*PROVIDED RECORDS*
Content starts

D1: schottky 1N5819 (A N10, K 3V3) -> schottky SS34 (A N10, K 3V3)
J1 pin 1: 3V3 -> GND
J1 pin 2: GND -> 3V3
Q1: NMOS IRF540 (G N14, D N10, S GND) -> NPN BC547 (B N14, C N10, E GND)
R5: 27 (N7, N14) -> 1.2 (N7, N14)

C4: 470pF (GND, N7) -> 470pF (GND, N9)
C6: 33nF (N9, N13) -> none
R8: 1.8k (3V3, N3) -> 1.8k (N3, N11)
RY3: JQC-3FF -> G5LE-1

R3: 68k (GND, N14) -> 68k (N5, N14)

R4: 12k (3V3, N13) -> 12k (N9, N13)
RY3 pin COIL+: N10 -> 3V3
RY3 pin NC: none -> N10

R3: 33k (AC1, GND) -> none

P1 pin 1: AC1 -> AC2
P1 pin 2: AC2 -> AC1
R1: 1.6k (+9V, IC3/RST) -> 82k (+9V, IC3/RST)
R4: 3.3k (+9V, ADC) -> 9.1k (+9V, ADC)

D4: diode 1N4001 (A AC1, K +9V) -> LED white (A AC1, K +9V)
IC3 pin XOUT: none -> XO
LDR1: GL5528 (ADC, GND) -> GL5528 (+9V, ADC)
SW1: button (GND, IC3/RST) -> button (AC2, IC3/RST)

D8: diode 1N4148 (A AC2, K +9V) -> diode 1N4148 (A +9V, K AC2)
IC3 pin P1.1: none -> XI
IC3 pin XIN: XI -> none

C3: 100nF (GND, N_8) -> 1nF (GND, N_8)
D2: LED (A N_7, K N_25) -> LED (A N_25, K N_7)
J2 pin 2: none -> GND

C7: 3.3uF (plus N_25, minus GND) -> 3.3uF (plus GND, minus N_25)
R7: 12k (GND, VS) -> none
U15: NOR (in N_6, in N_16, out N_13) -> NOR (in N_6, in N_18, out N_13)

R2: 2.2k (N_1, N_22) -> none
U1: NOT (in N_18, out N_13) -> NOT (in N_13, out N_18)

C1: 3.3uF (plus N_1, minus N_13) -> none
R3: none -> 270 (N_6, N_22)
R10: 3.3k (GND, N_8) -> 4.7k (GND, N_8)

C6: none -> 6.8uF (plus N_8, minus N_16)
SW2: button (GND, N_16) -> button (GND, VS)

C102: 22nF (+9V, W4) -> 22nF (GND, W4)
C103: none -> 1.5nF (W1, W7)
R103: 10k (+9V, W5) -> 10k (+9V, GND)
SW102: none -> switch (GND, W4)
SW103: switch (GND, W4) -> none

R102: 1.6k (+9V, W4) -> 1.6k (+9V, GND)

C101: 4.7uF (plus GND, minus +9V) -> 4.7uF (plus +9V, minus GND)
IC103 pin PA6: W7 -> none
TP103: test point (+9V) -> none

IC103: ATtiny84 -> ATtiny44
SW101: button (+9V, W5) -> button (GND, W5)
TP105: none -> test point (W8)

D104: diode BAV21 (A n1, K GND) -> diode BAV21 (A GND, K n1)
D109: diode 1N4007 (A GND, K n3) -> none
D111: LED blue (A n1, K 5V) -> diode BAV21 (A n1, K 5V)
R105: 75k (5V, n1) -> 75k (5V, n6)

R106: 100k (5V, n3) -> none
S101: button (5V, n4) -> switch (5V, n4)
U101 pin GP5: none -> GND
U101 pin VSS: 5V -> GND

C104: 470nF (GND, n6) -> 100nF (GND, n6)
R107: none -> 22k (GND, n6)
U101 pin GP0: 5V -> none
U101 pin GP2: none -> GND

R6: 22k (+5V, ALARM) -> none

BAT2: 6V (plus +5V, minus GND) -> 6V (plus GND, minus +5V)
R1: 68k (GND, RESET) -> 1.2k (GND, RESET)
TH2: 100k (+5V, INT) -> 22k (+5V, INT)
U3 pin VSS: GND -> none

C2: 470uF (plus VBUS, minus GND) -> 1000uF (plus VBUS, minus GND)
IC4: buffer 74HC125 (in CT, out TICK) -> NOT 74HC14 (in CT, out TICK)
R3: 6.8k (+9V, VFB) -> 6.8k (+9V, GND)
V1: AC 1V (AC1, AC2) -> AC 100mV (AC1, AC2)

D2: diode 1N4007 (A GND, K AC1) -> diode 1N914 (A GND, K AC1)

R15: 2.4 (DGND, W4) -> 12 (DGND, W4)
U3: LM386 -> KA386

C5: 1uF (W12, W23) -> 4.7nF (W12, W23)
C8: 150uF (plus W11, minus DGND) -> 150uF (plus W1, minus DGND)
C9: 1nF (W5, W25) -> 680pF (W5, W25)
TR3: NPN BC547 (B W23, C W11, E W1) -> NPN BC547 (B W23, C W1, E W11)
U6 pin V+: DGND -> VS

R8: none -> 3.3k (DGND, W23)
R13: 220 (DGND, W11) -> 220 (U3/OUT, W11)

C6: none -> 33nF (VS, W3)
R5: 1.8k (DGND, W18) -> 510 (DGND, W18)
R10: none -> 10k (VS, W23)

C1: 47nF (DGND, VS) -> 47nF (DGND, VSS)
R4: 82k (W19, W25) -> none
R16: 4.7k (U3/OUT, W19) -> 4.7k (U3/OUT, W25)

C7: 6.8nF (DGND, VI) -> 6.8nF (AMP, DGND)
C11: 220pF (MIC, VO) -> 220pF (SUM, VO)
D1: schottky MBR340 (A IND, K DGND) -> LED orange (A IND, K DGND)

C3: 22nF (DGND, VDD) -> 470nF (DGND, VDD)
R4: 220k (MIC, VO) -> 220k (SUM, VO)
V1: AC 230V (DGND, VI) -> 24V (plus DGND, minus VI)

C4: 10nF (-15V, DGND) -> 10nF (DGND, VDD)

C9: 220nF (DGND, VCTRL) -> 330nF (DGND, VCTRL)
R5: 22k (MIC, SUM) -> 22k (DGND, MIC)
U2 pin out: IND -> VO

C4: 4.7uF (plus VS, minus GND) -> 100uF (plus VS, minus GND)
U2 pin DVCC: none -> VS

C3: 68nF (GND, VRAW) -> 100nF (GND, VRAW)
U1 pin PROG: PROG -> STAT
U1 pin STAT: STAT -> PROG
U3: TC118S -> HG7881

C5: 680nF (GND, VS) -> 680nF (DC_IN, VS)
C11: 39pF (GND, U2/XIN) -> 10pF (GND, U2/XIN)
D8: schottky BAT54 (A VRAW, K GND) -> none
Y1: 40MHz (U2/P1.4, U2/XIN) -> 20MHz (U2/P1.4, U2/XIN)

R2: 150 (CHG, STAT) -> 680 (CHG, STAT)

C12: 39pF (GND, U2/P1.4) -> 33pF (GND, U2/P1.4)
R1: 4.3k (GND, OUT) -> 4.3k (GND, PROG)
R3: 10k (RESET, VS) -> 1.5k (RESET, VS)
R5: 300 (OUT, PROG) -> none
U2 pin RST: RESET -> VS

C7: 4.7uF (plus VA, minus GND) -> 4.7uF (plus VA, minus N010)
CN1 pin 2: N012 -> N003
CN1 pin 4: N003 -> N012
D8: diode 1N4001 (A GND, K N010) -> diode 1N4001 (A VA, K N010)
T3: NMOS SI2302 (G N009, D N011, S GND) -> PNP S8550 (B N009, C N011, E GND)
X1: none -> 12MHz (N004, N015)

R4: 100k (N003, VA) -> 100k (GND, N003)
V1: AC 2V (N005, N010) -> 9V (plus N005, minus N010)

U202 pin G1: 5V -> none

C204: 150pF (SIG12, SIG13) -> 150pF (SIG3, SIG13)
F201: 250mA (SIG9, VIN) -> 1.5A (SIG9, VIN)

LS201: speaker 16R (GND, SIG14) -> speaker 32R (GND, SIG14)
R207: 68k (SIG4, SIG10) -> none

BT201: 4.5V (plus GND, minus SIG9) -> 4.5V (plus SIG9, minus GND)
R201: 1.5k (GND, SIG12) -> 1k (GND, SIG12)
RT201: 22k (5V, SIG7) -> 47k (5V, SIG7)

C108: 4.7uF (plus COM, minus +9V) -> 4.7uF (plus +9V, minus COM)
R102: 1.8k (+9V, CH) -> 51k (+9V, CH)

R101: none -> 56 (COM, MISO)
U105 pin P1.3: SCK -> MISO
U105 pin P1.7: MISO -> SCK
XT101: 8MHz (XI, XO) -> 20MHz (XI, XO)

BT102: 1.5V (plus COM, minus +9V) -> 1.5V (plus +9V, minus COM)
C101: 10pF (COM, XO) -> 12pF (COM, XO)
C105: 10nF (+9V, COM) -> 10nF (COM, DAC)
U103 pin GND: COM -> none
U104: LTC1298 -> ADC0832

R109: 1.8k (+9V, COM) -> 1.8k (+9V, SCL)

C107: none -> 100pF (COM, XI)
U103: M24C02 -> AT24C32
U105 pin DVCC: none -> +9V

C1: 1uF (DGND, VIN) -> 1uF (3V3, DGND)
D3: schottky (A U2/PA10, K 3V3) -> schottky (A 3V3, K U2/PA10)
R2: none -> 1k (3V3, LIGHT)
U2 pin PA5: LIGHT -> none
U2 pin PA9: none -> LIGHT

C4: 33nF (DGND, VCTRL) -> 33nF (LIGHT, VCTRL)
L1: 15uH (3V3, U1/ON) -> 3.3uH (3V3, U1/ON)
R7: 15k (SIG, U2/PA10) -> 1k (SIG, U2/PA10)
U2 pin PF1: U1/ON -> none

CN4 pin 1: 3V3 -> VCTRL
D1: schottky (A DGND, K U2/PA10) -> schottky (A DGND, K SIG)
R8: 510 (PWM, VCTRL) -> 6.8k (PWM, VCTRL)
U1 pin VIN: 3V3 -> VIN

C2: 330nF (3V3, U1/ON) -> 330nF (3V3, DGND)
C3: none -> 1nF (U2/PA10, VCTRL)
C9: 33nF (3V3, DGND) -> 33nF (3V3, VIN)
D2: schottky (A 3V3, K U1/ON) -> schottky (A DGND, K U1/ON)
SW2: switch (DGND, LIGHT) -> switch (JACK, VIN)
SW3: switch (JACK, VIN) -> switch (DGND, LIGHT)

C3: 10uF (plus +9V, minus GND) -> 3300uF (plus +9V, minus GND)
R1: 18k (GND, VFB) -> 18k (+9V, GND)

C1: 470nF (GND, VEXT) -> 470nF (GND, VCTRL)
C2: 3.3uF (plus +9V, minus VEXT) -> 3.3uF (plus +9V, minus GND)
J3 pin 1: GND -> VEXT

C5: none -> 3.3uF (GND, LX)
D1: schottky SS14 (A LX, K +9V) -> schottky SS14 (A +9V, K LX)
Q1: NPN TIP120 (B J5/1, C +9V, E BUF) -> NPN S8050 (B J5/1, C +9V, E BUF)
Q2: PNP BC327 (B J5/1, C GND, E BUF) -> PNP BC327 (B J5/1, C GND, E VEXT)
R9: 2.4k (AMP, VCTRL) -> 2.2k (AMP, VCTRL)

Content ends

*REQUIRED WORK*
Starting at the line that contains "C1: 1uF (DGND, VIN) -> 1uF (3V3, DGND)" and stopping after the line that contains "U1 pin VIN: 3V3 -> VIN", write out every line exactly as it appears above, and no other line.

*SOLUTION TO THE PROBLEM*
C1: 1uF (DGND, VIN) -> 1uF (3V3, DGND)
D3: schottky (A U2/PA10, K 3V3) -> schottky (A 3V3, K U2/PA10)
R2: none -> 1k (3V3, LIGHT)
U2 pin PA5: LIGHT -> none
U2 pin PA9: none -> LIGHT

C4: 33nF (DGND, VCTRL) -> 33nF (LIGHT, VCTRL)
L1: 15uH (3V3, U1/ON) -> 3.3uH (3V3, U1/ON)
R7: 15k (SIG, U2/PA10) -> 1k (SIG, U2/PA10)
U2 pin PF1: U1/ON -> none

CN4 pin 1: 3V3 -> VCTRL
D1: schottky (A DGND, K U2/PA10) -> schottky (A DGND, K SIG)
R8: 510 (PWM, VCTRL) -> 6.8k (PWM, VCTRL)
U1 pin VIN: 3V3 -> VIN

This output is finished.